* Exercise prompt *
All lines from the one containing "grey round brick B2" through the end of the data below must be reproduced exactly, and no others.

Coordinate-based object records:
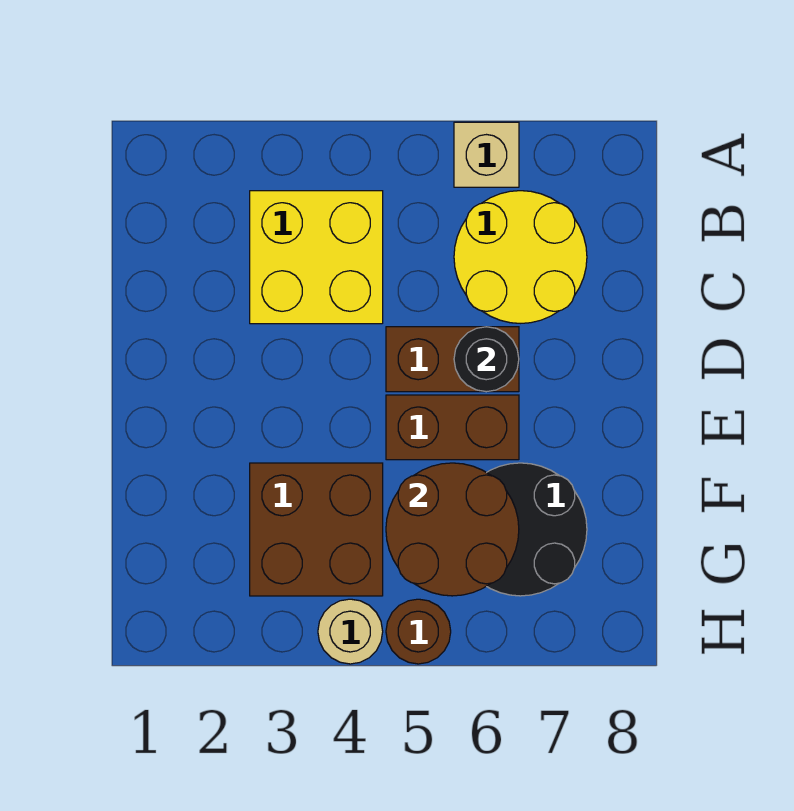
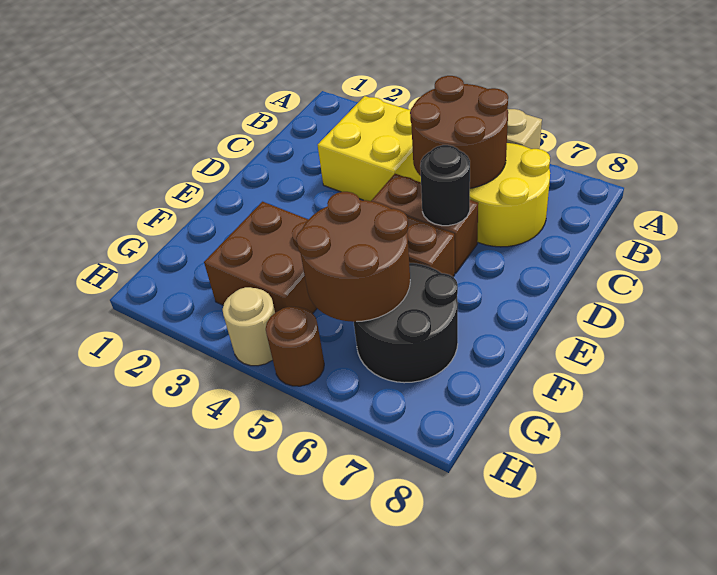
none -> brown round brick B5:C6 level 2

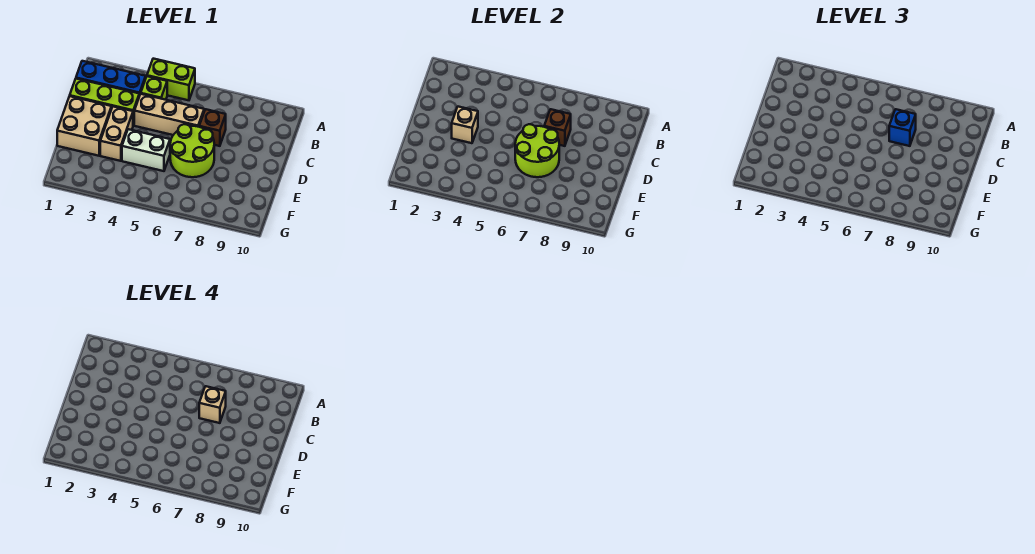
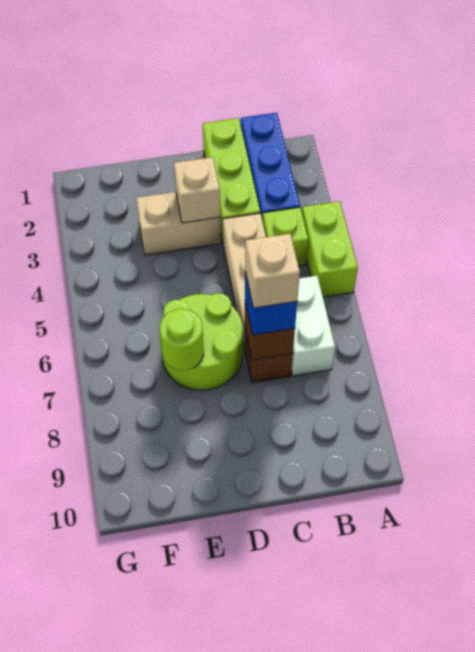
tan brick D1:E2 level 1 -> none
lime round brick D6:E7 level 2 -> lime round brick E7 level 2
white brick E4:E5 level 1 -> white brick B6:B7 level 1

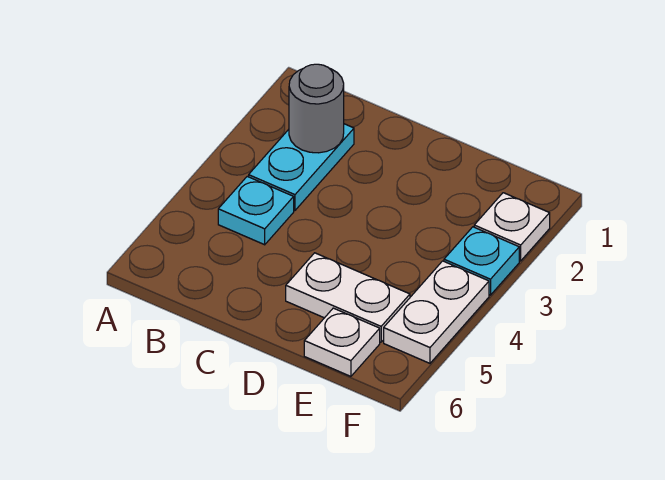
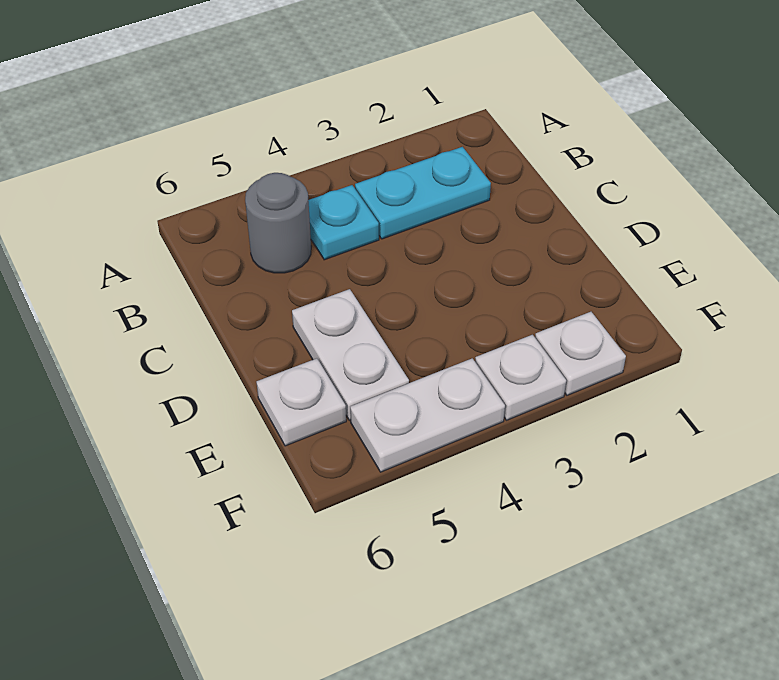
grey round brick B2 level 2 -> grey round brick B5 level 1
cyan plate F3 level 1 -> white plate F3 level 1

* Output *
grey round brick B2 level 2 -> grey round brick B5 level 1
cyan plate F3 level 1 -> white plate F3 level 1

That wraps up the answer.